**Problem description**
Return every row below that contains the word "center", copying each such row in full.
— Start of Data section —
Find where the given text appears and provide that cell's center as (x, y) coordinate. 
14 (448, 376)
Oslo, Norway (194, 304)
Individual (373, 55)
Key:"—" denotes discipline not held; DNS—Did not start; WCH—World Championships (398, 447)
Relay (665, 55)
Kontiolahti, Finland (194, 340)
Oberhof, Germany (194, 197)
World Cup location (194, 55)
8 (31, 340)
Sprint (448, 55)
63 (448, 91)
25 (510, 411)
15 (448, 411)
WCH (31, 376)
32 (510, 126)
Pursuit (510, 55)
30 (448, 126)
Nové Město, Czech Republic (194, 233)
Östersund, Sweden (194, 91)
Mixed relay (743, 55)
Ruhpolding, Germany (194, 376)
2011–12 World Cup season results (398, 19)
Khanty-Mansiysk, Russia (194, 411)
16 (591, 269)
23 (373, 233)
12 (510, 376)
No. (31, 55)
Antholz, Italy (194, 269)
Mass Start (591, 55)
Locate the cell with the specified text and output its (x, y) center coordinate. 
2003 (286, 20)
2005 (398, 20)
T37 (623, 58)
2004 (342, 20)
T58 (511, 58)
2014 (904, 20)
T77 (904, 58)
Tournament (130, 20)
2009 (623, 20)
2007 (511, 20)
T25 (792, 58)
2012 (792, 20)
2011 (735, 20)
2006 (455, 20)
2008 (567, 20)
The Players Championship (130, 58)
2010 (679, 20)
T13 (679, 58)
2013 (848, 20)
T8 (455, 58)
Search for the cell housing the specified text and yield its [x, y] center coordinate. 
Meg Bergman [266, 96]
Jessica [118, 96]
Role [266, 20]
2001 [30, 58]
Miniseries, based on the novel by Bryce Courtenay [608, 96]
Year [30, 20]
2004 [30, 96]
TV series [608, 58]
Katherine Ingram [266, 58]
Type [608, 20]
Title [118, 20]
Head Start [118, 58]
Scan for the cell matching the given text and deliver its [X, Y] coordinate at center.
— End of Data section —
**Task result**
Find where the given text appears and provide that cell's center as (x, y) coordinate. 
Locate the cell with the specified text and output its (x, y) center coordinate. 
Search for the cell housing the specified text and yield its [x, y] center coordinate. 
Scan for the cell matching the given text and deliver its [X, Y] coordinate at center.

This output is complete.